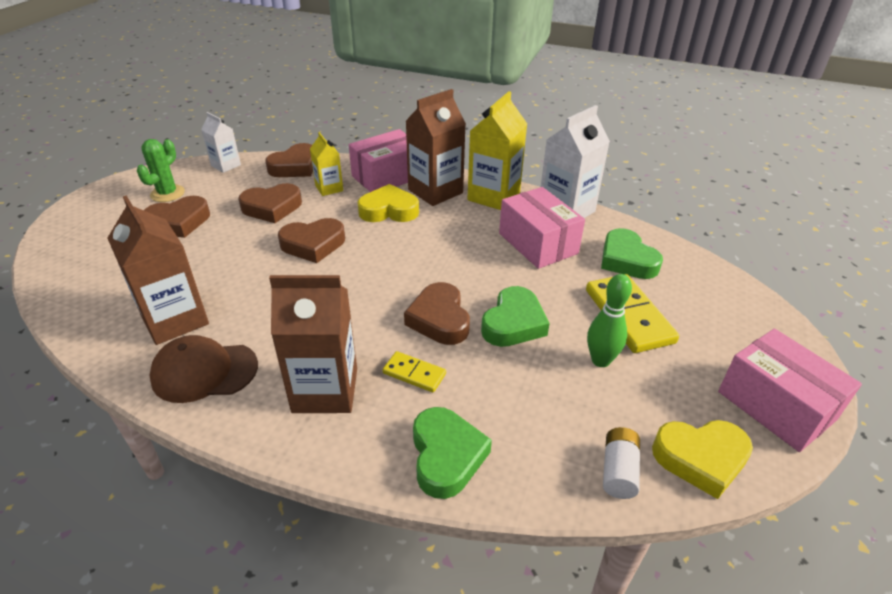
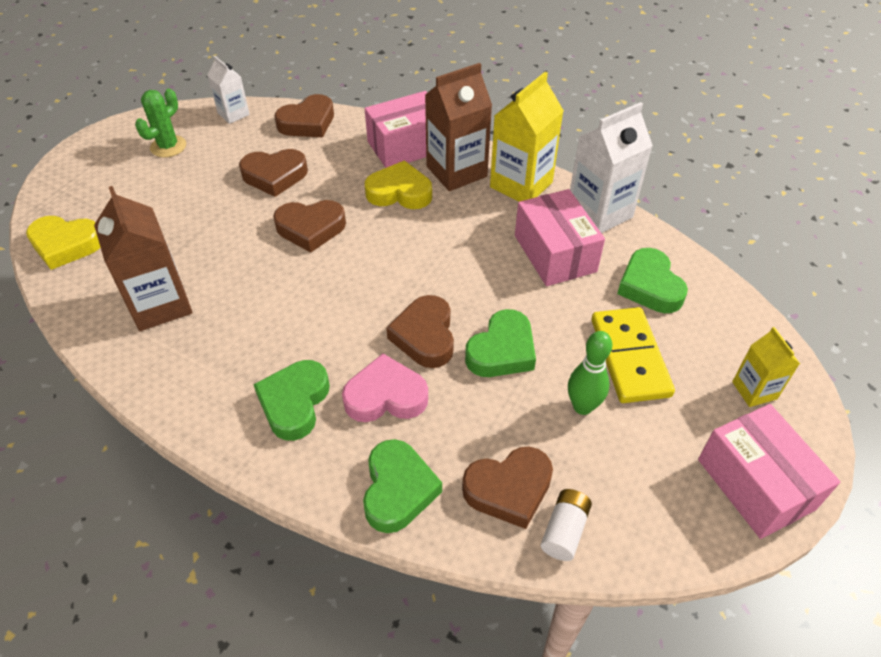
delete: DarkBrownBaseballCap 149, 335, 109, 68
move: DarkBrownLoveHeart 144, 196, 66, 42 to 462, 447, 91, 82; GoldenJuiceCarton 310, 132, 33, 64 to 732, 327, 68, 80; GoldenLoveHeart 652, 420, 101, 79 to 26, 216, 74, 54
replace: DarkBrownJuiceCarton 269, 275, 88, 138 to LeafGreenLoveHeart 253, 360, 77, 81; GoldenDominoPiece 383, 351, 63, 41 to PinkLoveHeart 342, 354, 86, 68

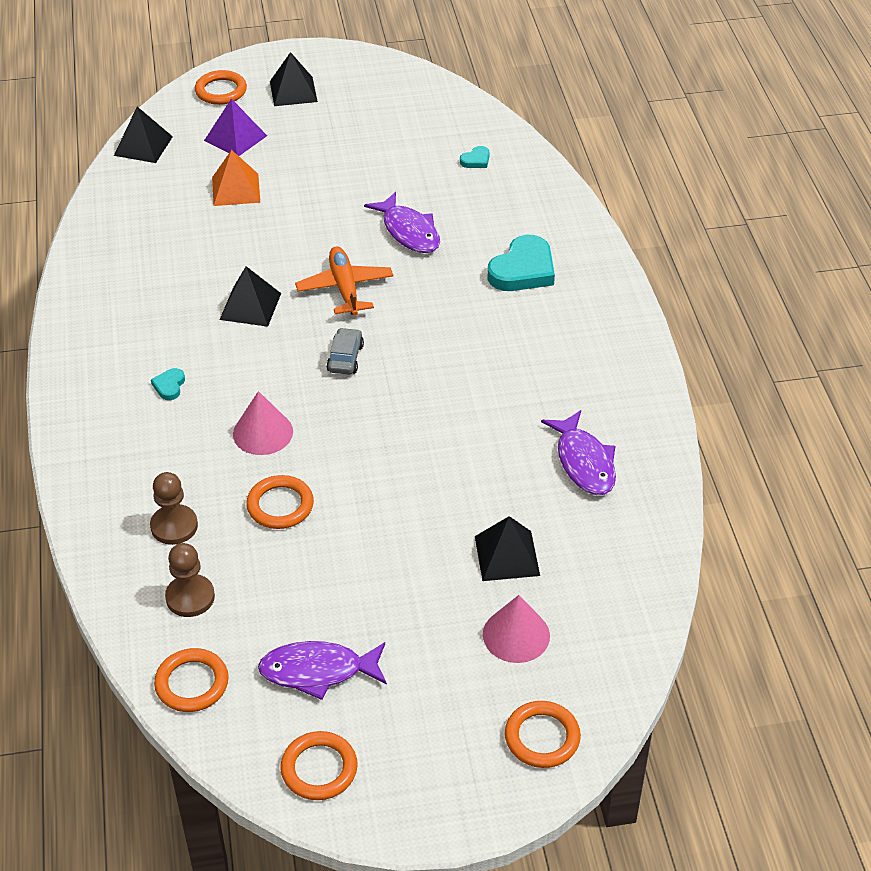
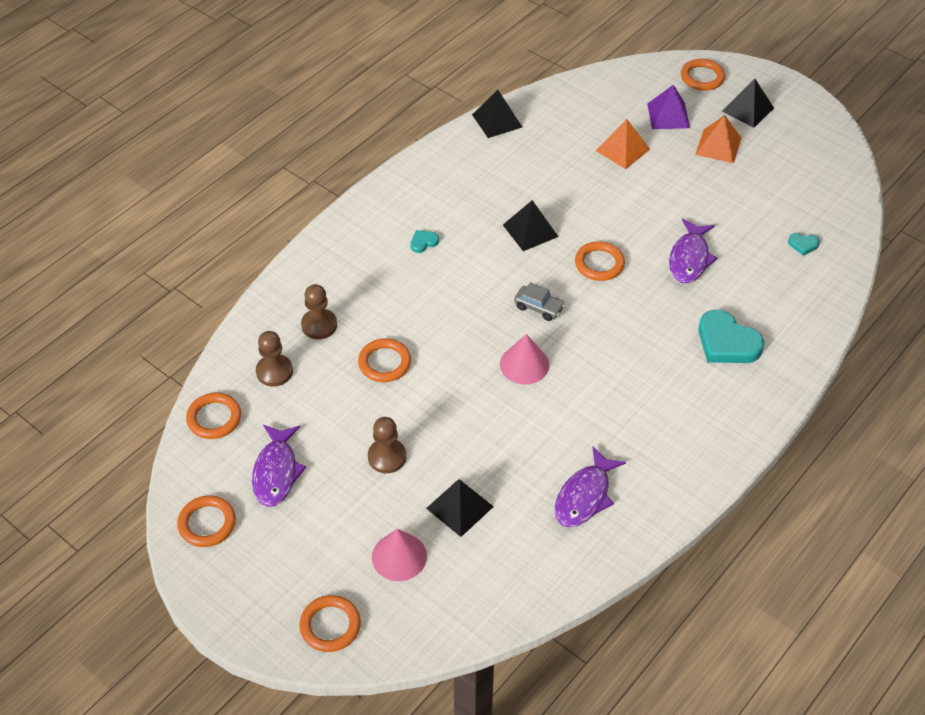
insert: DarkBrownPawn 368, 417, 38, 56; BrightOrangePyramidShape 695, 115, 46, 48
move: BlackPyramidShape 114, 107, 59, 56 to 472, 90, 50, 48; PinkSolidCone 233, 391, 60, 64 to 500, 334, 49, 51
replace: BrightOrangeAeroplane 295, 246, 98, 70 to BrightOrangeHoop 575, 241, 50, 40
rotate: RoyalPurpleToyFish 258, 641, 129, 59 = 252, 425, 54, 82 135 degrees counterclockwise; AshGreyCar 326, 328, 38, 47 = 514, 282, 51, 39 60 degrees clockwise; TealLoveHeart 487, 235, 68, 56 = 698, 310, 66, 53 45 degrees clockwise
- - - - - - -
Would you provide an exact, picture-free copy of the data above?

# [Answer box]
delete: DarkBrownBaseballCap 149, 335, 109, 68
move: DarkBrownLoveHeart 144, 196, 66, 42 to 462, 447, 91, 82; GoldenJuiceCarton 310, 132, 33, 64 to 732, 327, 68, 80; GoldenLoveHeart 652, 420, 101, 79 to 26, 216, 74, 54
replace: DarkBrownJuiceCarton 269, 275, 88, 138 to LeafGreenLoveHeart 253, 360, 77, 81; GoldenDominoPiece 383, 351, 63, 41 to PinkLoveHeart 342, 354, 86, 68

insert: DarkBrownPawn 368, 417, 38, 56; BrightOrangePyramidShape 695, 115, 46, 48
move: BlackPyramidShape 114, 107, 59, 56 to 472, 90, 50, 48; PinkSolidCone 233, 391, 60, 64 to 500, 334, 49, 51
replace: BrightOrangeAeroplane 295, 246, 98, 70 to BrightOrangeHoop 575, 241, 50, 40
rotate: RoyalPurpleToyFish 258, 641, 129, 59 = 252, 425, 54, 82 135 degrees counterclockwise; AshGreyCar 326, 328, 38, 47 = 514, 282, 51, 39 60 degrees clockwise; TealLoveHeart 487, 235, 68, 56 = 698, 310, 66, 53 45 degrees clockwise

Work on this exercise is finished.